Assignment: Please reproduce the records, omitting nothing and changing nothing.

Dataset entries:
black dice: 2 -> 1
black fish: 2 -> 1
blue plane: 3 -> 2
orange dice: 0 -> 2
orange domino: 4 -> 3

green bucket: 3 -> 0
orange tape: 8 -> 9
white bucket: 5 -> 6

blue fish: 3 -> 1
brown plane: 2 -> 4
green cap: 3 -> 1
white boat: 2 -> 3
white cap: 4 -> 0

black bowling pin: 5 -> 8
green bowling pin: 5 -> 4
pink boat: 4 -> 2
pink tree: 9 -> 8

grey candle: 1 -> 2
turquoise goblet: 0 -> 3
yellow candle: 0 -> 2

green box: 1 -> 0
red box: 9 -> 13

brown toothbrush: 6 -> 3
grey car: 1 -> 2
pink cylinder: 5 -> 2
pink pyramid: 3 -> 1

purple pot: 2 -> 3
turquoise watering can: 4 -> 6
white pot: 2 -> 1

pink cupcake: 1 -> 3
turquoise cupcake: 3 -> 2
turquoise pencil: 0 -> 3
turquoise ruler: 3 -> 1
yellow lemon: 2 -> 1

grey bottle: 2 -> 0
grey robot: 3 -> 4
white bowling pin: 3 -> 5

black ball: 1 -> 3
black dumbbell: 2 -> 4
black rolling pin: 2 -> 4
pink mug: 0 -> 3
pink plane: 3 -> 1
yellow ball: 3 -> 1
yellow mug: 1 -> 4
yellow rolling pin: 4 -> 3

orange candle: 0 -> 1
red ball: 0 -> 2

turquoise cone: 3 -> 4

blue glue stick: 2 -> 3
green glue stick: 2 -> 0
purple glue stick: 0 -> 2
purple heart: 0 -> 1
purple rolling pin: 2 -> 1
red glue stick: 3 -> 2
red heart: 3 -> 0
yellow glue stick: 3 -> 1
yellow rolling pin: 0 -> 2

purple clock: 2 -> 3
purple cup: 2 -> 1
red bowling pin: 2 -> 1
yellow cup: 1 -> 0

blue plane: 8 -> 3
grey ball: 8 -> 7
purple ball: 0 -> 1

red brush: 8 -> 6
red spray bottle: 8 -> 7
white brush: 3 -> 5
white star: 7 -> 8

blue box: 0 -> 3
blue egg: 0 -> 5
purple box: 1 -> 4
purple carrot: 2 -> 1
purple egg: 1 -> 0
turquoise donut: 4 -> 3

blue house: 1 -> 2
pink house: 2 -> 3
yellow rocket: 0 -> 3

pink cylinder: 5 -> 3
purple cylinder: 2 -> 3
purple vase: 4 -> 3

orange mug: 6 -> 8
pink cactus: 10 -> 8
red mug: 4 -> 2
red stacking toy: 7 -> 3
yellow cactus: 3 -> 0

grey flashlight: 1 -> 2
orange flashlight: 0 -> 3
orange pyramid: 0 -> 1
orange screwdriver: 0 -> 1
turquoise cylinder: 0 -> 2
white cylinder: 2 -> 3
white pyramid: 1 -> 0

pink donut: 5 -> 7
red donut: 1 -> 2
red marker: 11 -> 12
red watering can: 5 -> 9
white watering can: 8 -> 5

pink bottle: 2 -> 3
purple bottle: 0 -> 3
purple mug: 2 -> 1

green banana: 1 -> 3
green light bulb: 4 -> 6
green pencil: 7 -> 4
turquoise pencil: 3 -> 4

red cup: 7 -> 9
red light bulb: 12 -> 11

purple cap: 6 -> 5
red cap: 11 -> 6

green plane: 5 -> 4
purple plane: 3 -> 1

Response:
black dice: 2 -> 1
black fish: 2 -> 1
blue plane: 3 -> 2
orange dice: 0 -> 2
orange domino: 4 -> 3

green bucket: 3 -> 0
orange tape: 8 -> 9
white bucket: 5 -> 6

blue fish: 3 -> 1
brown plane: 2 -> 4
green cap: 3 -> 1
white boat: 2 -> 3
white cap: 4 -> 0

black bowling pin: 5 -> 8
green bowling pin: 5 -> 4
pink boat: 4 -> 2
pink tree: 9 -> 8

grey candle: 1 -> 2
turquoise goblet: 0 -> 3
yellow candle: 0 -> 2

green box: 1 -> 0
red box: 9 -> 13

brown toothbrush: 6 -> 3
grey car: 1 -> 2
pink cylinder: 5 -> 2
pink pyramid: 3 -> 1

purple pot: 2 -> 3
turquoise watering can: 4 -> 6
white pot: 2 -> 1

pink cupcake: 1 -> 3
turquoise cupcake: 3 -> 2
turquoise pencil: 0 -> 3
turquoise ruler: 3 -> 1
yellow lemon: 2 -> 1

grey bottle: 2 -> 0
grey robot: 3 -> 4
white bowling pin: 3 -> 5

black ball: 1 -> 3
black dumbbell: 2 -> 4
black rolling pin: 2 -> 4
pink mug: 0 -> 3
pink plane: 3 -> 1
yellow ball: 3 -> 1
yellow mug: 1 -> 4
yellow rolling pin: 4 -> 3

orange candle: 0 -> 1
red ball: 0 -> 2

turquoise cone: 3 -> 4

blue glue stick: 2 -> 3
green glue stick: 2 -> 0
purple glue stick: 0 -> 2
purple heart: 0 -> 1
purple rolling pin: 2 -> 1
red glue stick: 3 -> 2
red heart: 3 -> 0
yellow glue stick: 3 -> 1
yellow rolling pin: 0 -> 2

purple clock: 2 -> 3
purple cup: 2 -> 1
red bowling pin: 2 -> 1
yellow cup: 1 -> 0

blue plane: 8 -> 3
grey ball: 8 -> 7
purple ball: 0 -> 1

red brush: 8 -> 6
red spray bottle: 8 -> 7
white brush: 3 -> 5
white star: 7 -> 8

blue box: 0 -> 3
blue egg: 0 -> 5
purple box: 1 -> 4
purple carrot: 2 -> 1
purple egg: 1 -> 0
turquoise donut: 4 -> 3

blue house: 1 -> 2
pink house: 2 -> 3
yellow rocket: 0 -> 3

pink cylinder: 5 -> 3
purple cylinder: 2 -> 3
purple vase: 4 -> 3

orange mug: 6 -> 8
pink cactus: 10 -> 8
red mug: 4 -> 2
red stacking toy: 7 -> 3
yellow cactus: 3 -> 0

grey flashlight: 1 -> 2
orange flashlight: 0 -> 3
orange pyramid: 0 -> 1
orange screwdriver: 0 -> 1
turquoise cylinder: 0 -> 2
white cylinder: 2 -> 3
white pyramid: 1 -> 0

pink donut: 5 -> 7
red donut: 1 -> 2
red marker: 11 -> 12
red watering can: 5 -> 9
white watering can: 8 -> 5

pink bottle: 2 -> 3
purple bottle: 0 -> 3
purple mug: 2 -> 1

green banana: 1 -> 3
green light bulb: 4 -> 6
green pencil: 7 -> 4
turquoise pencil: 3 -> 4

red cup: 7 -> 9
red light bulb: 12 -> 11

purple cap: 6 -> 5
red cap: 11 -> 6

green plane: 5 -> 4
purple plane: 3 -> 1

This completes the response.